Report every line of the records below that contains the word "lovudanu".

= = =

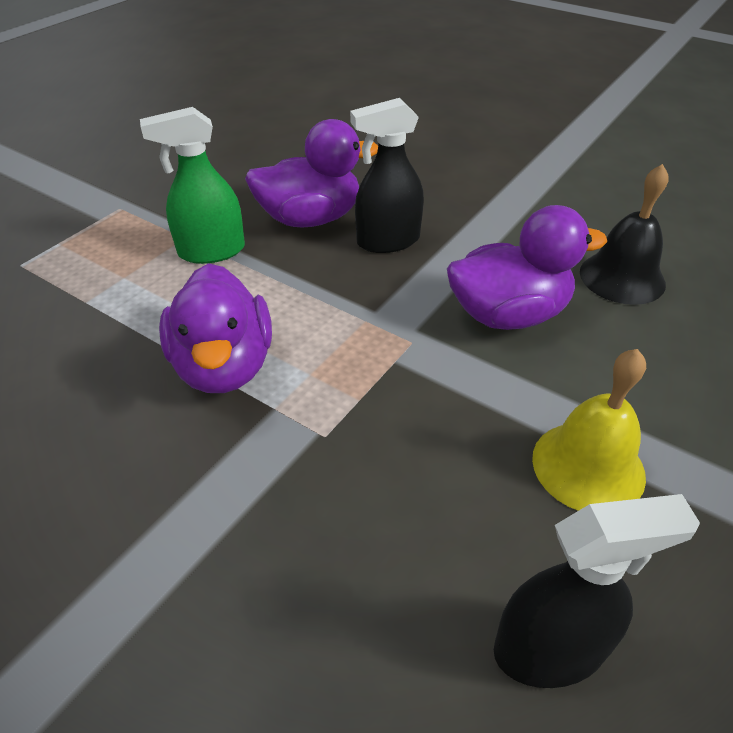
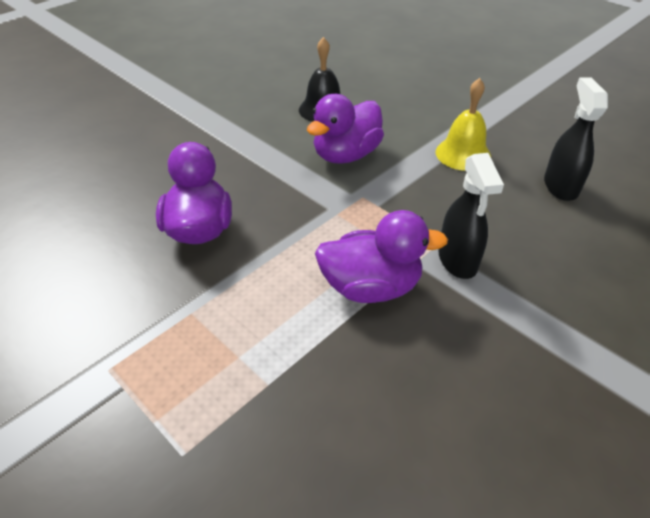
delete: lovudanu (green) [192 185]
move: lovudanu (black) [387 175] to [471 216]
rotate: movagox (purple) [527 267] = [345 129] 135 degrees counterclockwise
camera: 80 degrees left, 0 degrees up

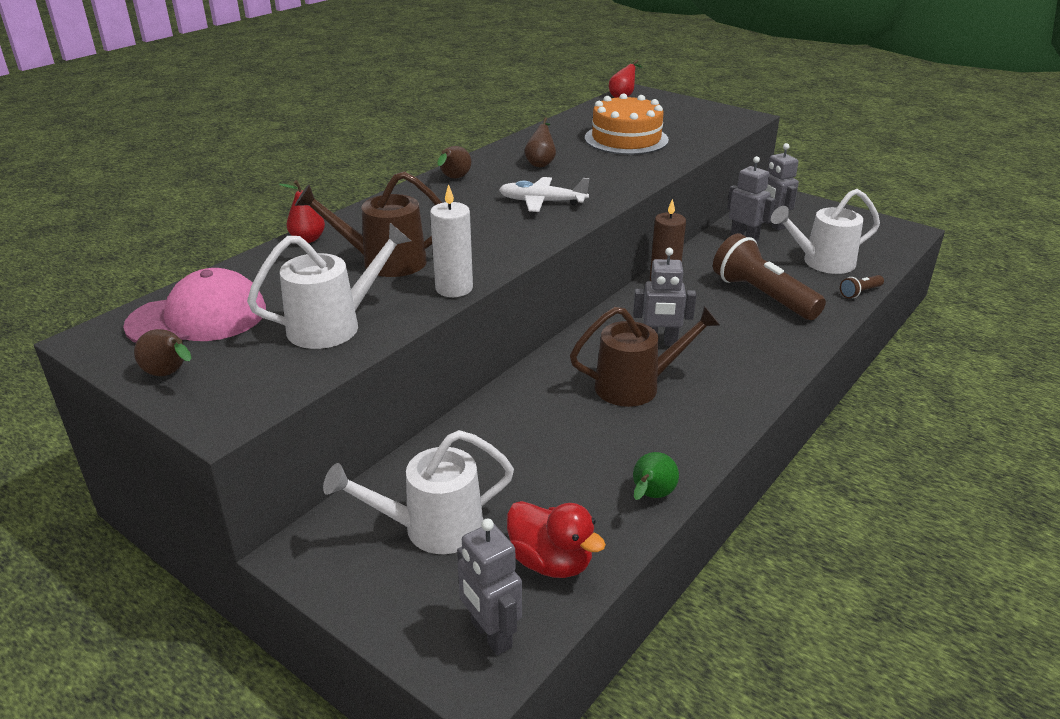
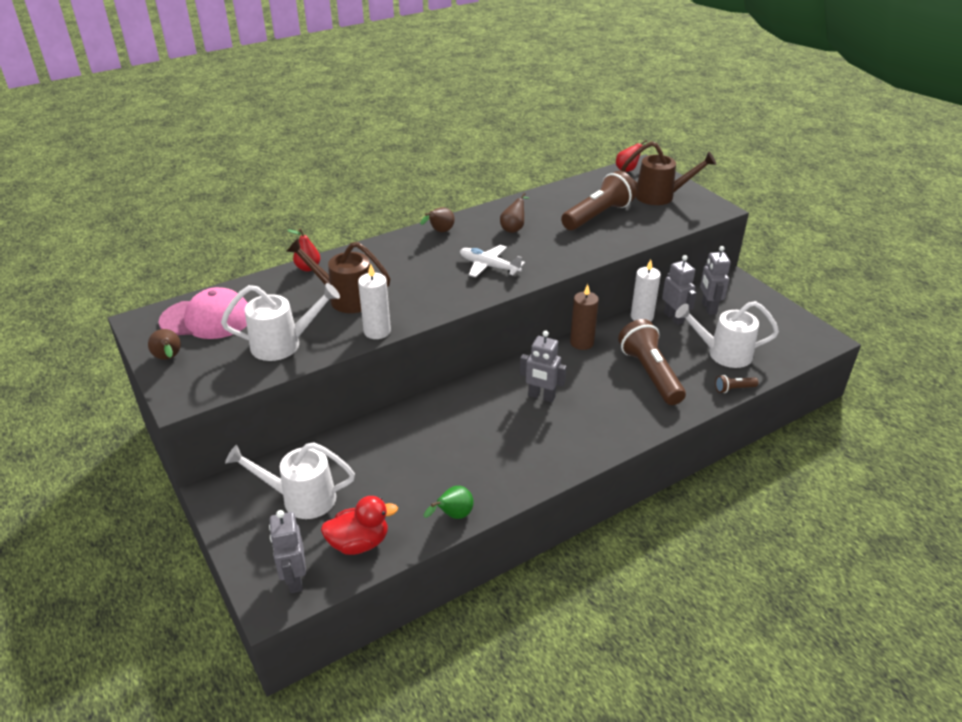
insert: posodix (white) [646 290]
move: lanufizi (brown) [645 356] to [668 173]
replace: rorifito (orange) [627 124] to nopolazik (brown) [598 200]
rotate: movagox (red) [556 539] = [359 525] 75 degrees counterclockwise
camera: 20 degrees right, 5 degrees up

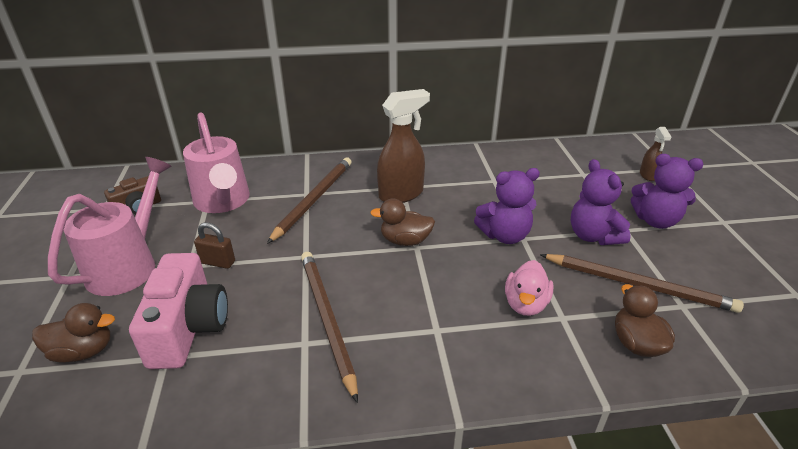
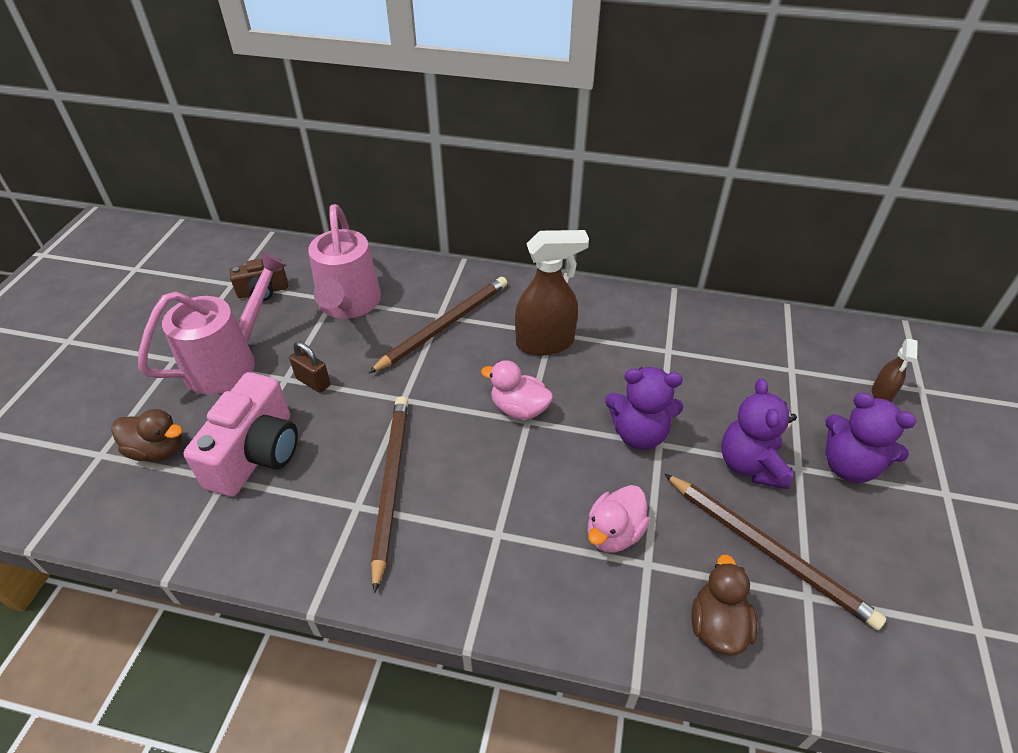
recolor: movagox (brown) [402 222] to movagox (pink) [517 390]
camera: 20 degrees right, 10 degrees up

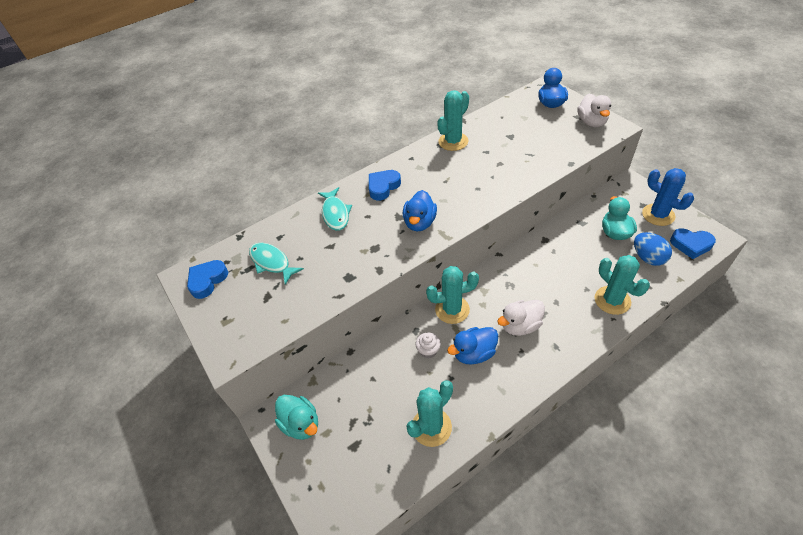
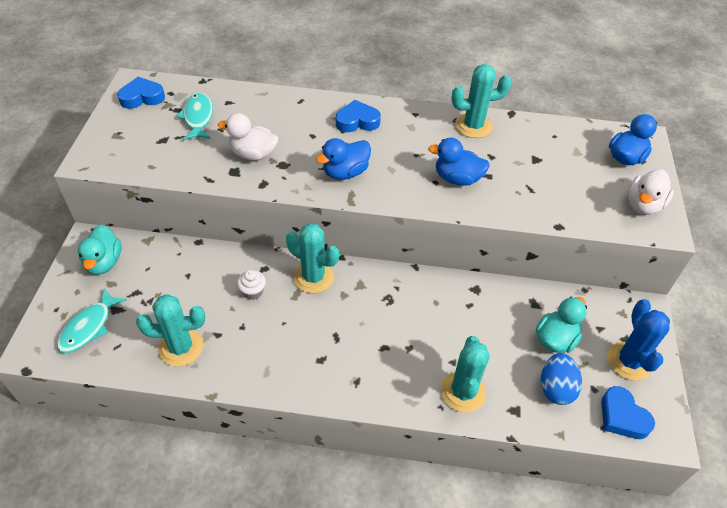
move: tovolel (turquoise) [335 209] to [92 321]; movagox (white) [521 318] to [248 137]; movagox (blue) [472 346] to [459 161]
camera: 35 degrees right, 0 degrees up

= = =

*Task answer:*
delete: lovudanu (green) [192 185]
move: lovudanu (black) [387 175] to [471 216]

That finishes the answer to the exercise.